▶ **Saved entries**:
○ ○ ○ ○ ○

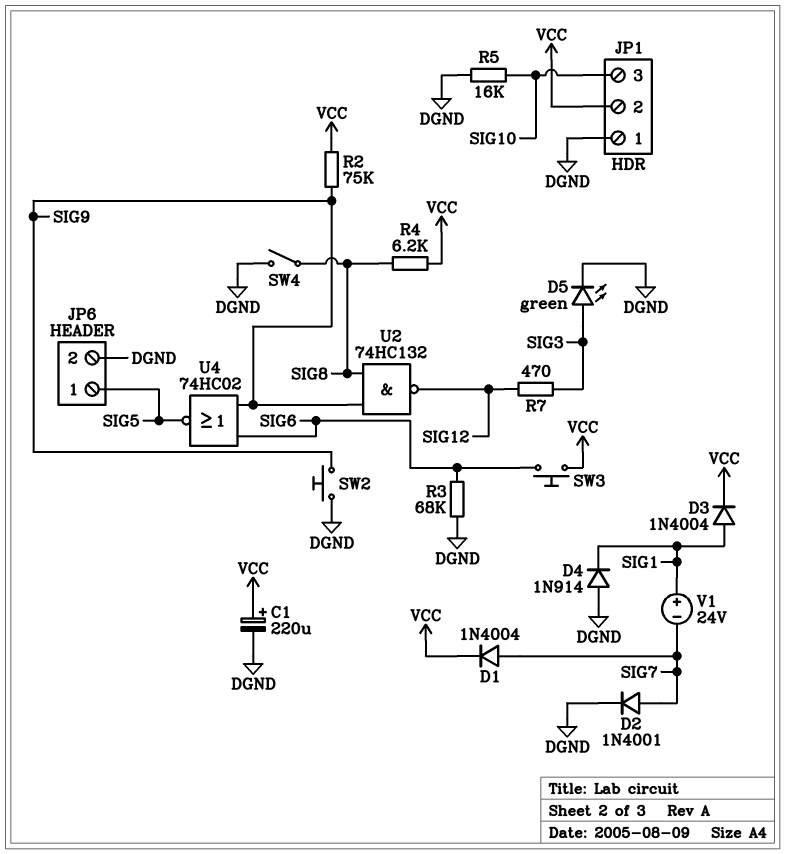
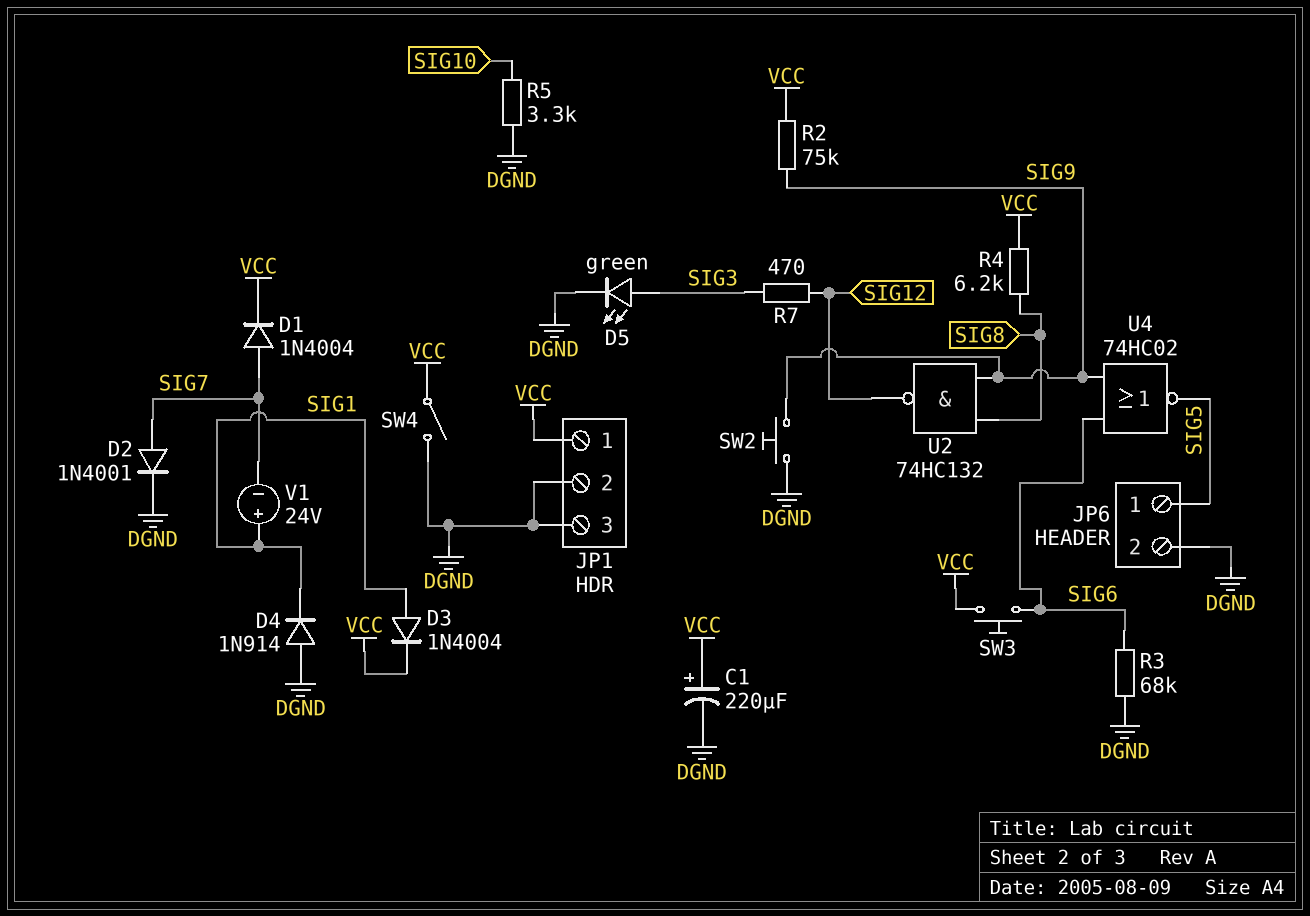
JP1 pin 1: DGND -> VCC
JP1 pin 2: VCC -> DGND
JP1 pin 3: SIG10 -> DGND
R5: 16k (DGND, SIG10) -> 3.3k (DGND, SIG10)
SW4: switch (DGND, SIG8) -> switch (DGND, VCC)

○ ○ ○ ○ ○

▶ **What is expected**:
An answer that restates all the entries exactly and drops the images is what is needed.

▶ **Task result**:
JP1 pin 1: DGND -> VCC
JP1 pin 2: VCC -> DGND
JP1 pin 3: SIG10 -> DGND
R5: 16k (DGND, SIG10) -> 3.3k (DGND, SIG10)
SW4: switch (DGND, SIG8) -> switch (DGND, VCC)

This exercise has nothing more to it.